## Before-and-after object listings:

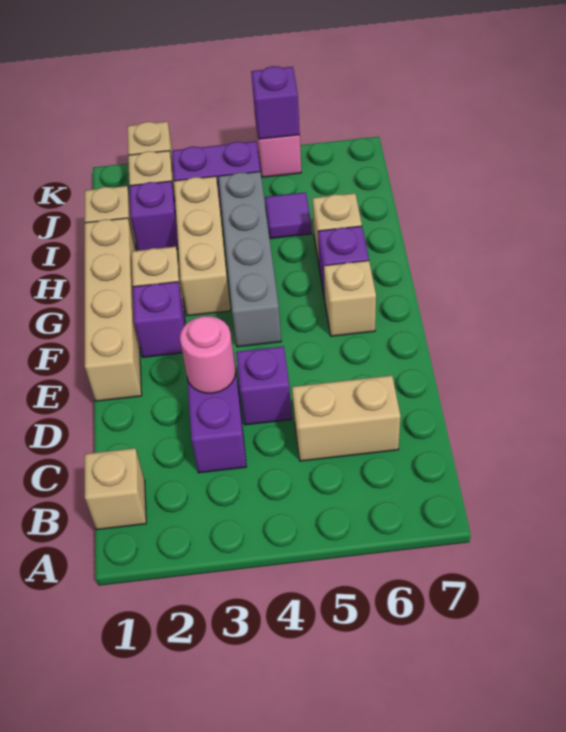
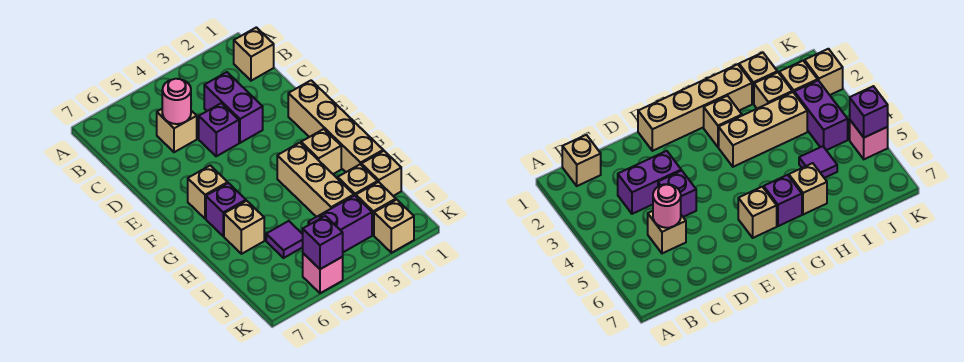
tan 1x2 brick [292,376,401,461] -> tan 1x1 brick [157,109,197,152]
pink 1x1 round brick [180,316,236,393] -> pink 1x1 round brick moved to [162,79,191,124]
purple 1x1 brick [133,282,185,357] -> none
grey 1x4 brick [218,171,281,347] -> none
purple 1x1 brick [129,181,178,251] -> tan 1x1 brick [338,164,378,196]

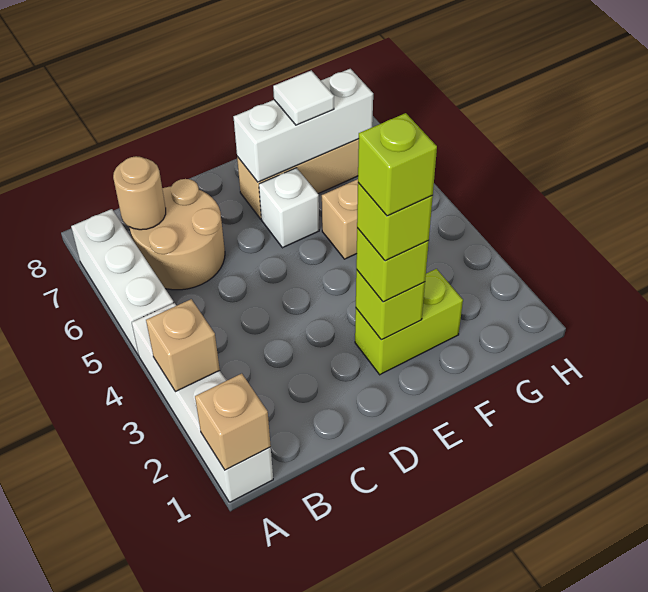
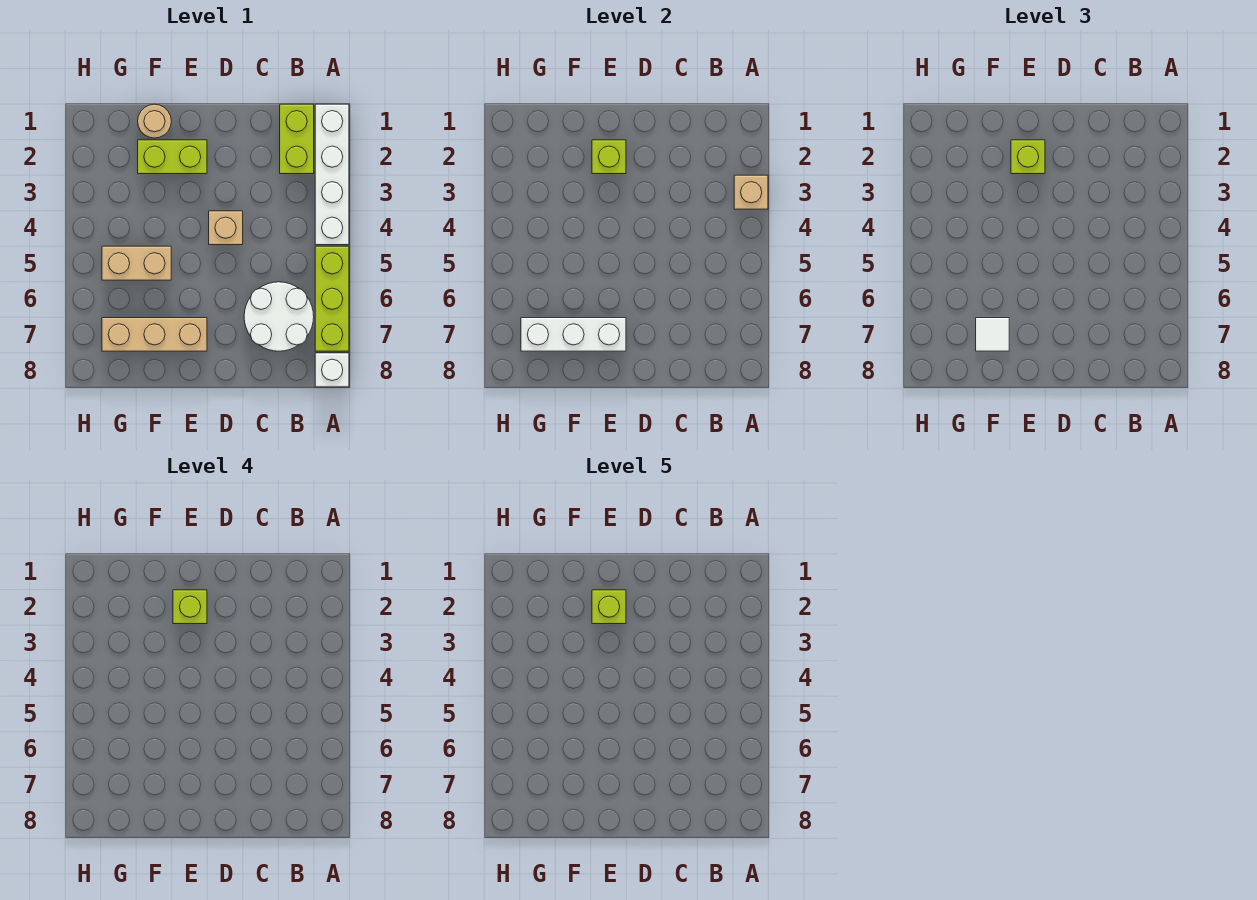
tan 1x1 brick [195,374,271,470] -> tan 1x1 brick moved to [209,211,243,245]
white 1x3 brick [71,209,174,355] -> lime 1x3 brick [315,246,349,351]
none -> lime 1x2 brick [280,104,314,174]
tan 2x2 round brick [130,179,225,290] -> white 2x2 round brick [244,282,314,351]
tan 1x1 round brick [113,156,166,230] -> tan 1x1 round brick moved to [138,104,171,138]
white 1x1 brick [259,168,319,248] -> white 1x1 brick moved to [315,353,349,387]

## Task objective:
Every line above that carries the string "none" should be copied.

## Answer section:
purple 1x1 brick [133,282,185,357] -> none
grey 1x4 brick [218,171,281,347] -> none
none -> lime 1x2 brick [280,104,314,174]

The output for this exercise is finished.